_SUPPLIED MATERIAL_
+ + + + +

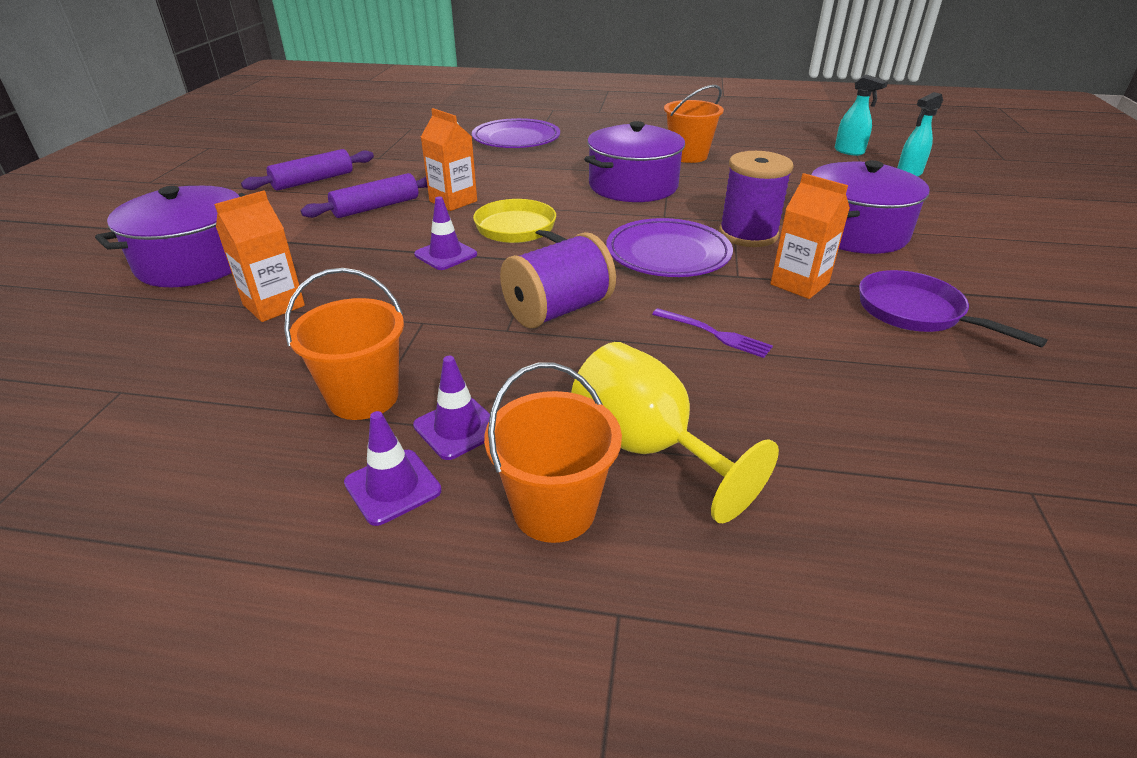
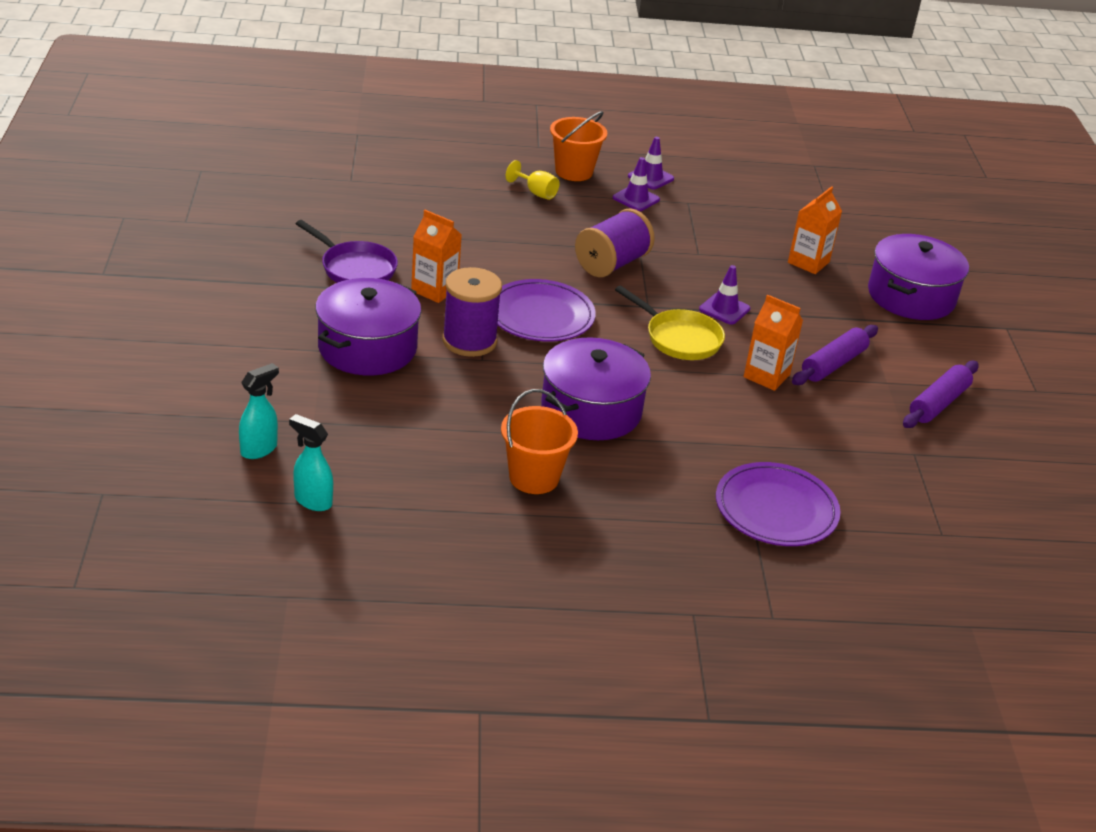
camera: 165 degrees right, 0 degrees up
(363, 397) = (696, 211): orange bucket -> none
(647, 448) = (536, 193): yellow goblet -> yellow goblet, size x0.53
(715, 334) = (501, 250): purple fork -> none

+ + + + +

_AIM OF THE TASK_
Each line of the data should be quoted exactly, with pictures left out.

_OUTPUT BELOW_
camera: 165 degrees right, 0 degrees up
(363, 397) = (696, 211): orange bucket -> none
(647, 448) = (536, 193): yellow goblet -> yellow goblet, size x0.53
(715, 334) = (501, 250): purple fork -> none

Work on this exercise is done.